(Scene edit records)
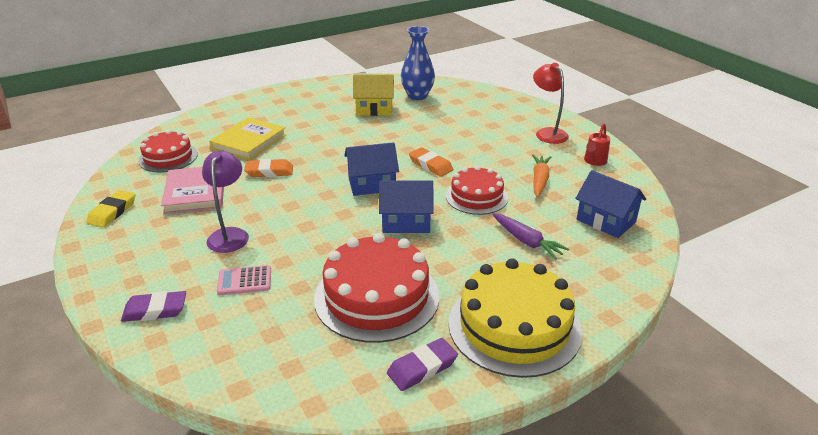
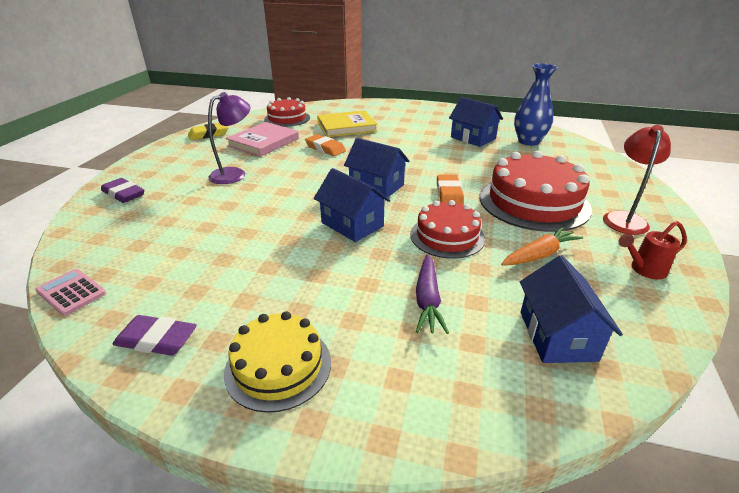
camera: 45 degrees right, 0 degrees up
(244, 281) = (188, 204): pink calculator -> pink calculator (71, 292)
(374, 109) = (473, 138): yellow house -> blue house
(376, 297) = (232, 264): red cake -> red cake (533, 202)
(514, 326) = (278, 366): yellow cake -> yellow cake, size x0.61

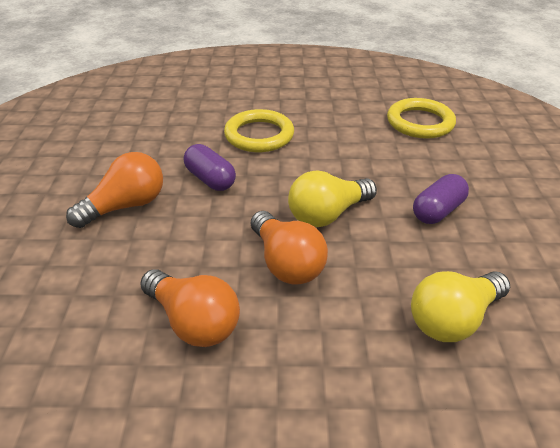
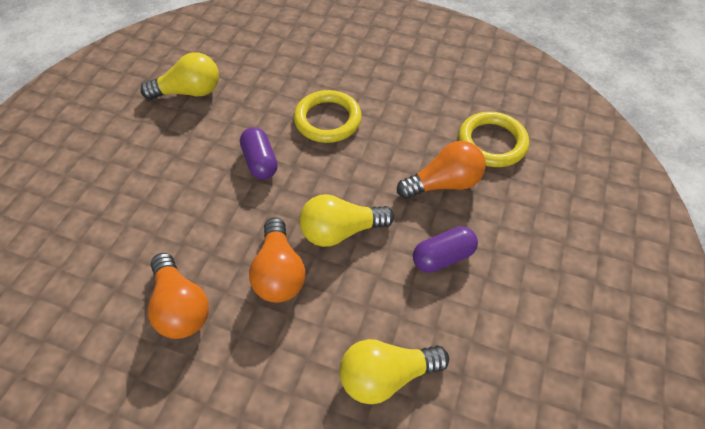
camera: 20 degrees right, 15 degrees up
(100, 141) = (189, 92): none -> yellow light bulb
(125, 206) = (179, 172): orange light bulb -> orange light bulb (443, 184)

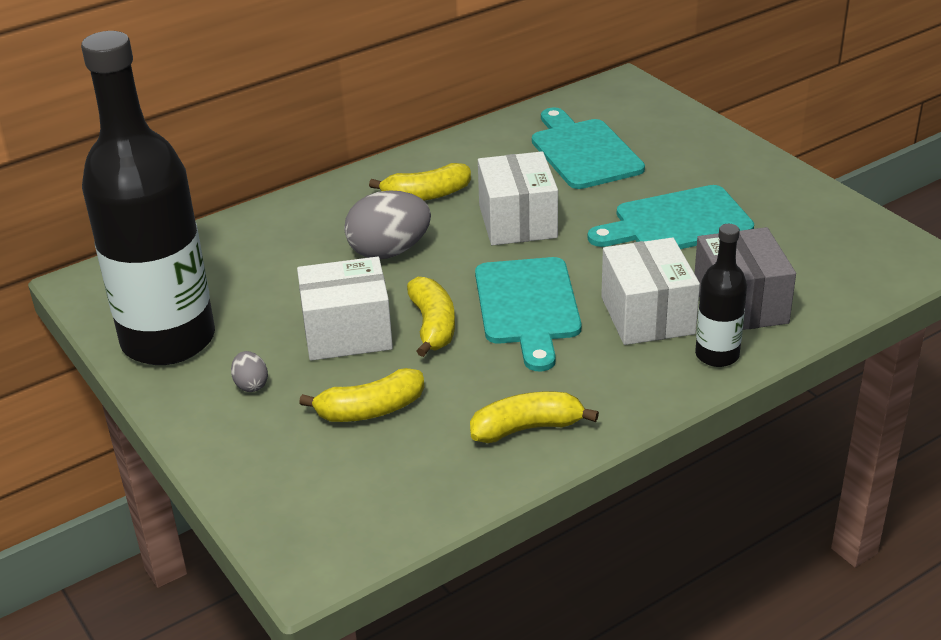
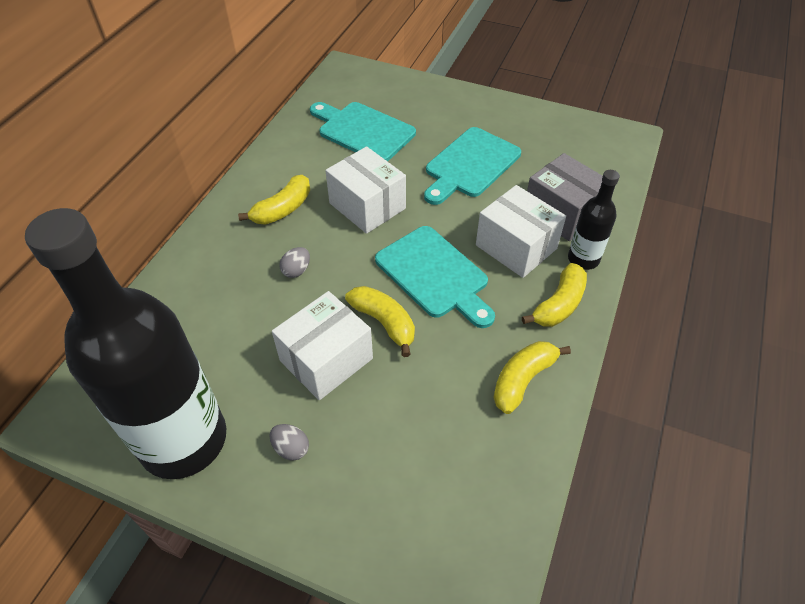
camera: 35 degrees left, 15 degrees up
(370, 410) = (403, 422): yellow banana -> yellow banana (559, 304)
(389, 251) = (296, 270): grey egg -> grey egg, size x0.48

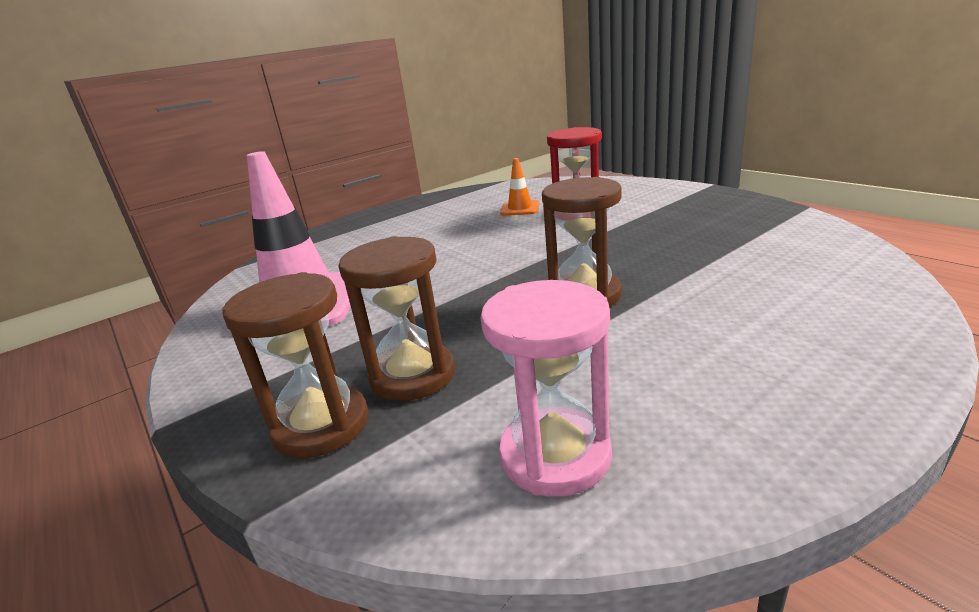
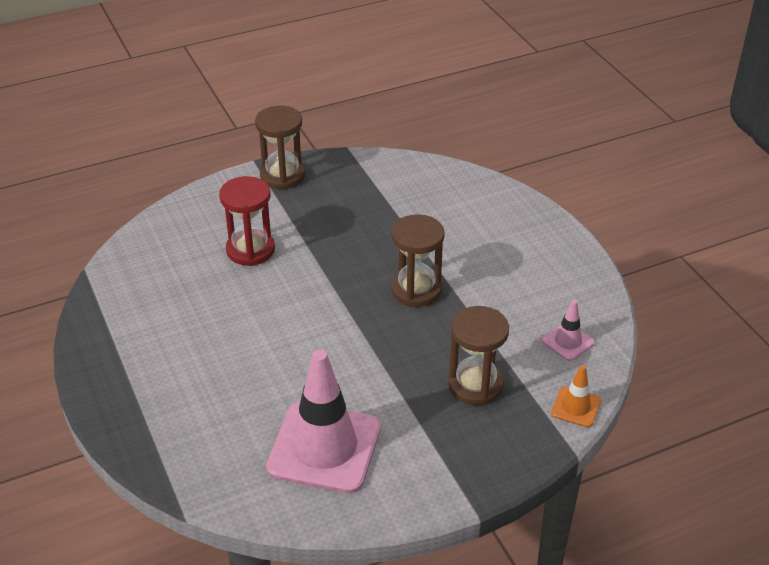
camera: 80 degrees left, 15 degrees up
(321, 425) = (510, 429): brown hourglass -> brown hourglass (282, 176)
(520, 208) = (203, 280): orange traffic cone -> orange traffic cone (576, 407)
(555, 455) = (568, 342): pink hourglass -> pink traffic cone

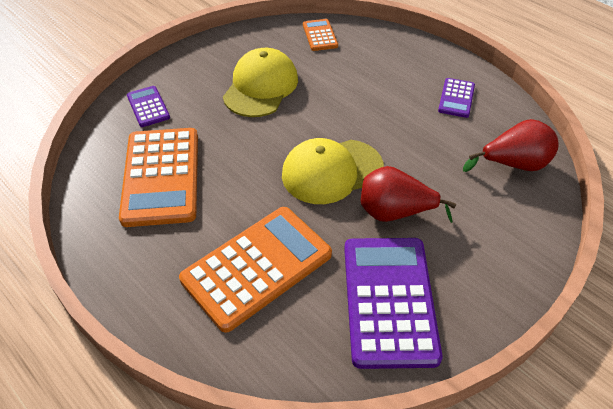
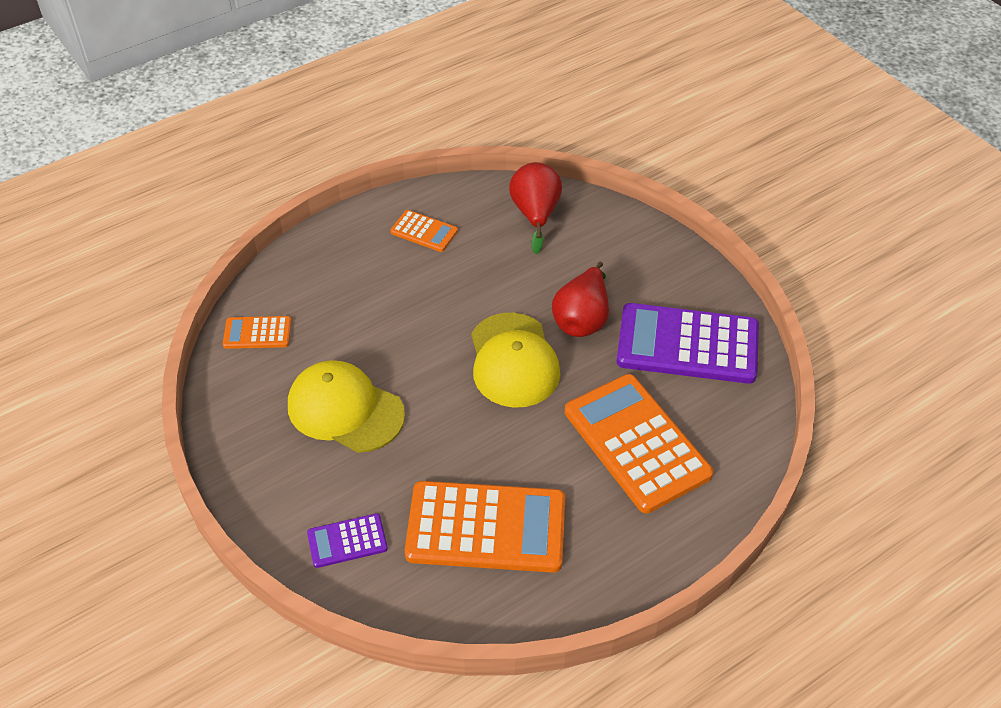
camera: 80 degrees left, 0 degrees up
(456, 98) = (424, 231): purple calculator -> orange calculator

EXERCISE DESCRIPTION: Return the lines from the one containing "(514, 326) = (278, 366): yellow" through the last line of the records, both included, exactly as written and with no pictures.

YOUR RESPONSE:
(514, 326) = (278, 366): yellow cake -> yellow cake, size x0.61

camera: 20 degrees right, 15 degrees up
(100, 141) = (189, 92): none -> yellow light bulb
(125, 206) = (179, 172): orange light bulb -> orange light bulb (443, 184)

camera: 35 degrees left, 15 degrees up
(370, 410) = (403, 422): yellow banana -> yellow banana (559, 304)
(389, 251) = (296, 270): grey egg -> grey egg, size x0.48

camera: 80 degrees left, 15 degrees up
(321, 425) = (510, 429): brown hourglass -> brown hourglass (282, 176)
(520, 208) = (203, 280): orange traffic cone -> orange traffic cone (576, 407)
(555, 455) = (568, 342): pink hourglass -> pink traffic cone

camera: 80 degrees left, 0 degrees up
(456, 98) = (424, 231): purple calculator -> orange calculator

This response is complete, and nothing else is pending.